--- Exercise materials ---

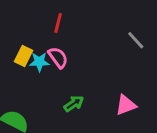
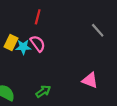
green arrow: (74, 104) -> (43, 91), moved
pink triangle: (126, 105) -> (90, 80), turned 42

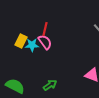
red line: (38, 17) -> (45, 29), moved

---
--- Exercise materials ---

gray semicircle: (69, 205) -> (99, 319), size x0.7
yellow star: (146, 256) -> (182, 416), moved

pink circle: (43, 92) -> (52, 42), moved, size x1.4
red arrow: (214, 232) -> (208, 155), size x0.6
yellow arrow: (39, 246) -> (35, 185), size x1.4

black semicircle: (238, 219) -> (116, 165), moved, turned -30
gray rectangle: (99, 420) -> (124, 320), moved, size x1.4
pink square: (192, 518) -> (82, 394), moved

---

**What is expected**: Find the word "yellow" in the material, then list each line that holds it.

**Result**:
yellow star: (146, 256) -> (182, 416), moved
yellow arrow: (39, 246) -> (35, 185), size x1.4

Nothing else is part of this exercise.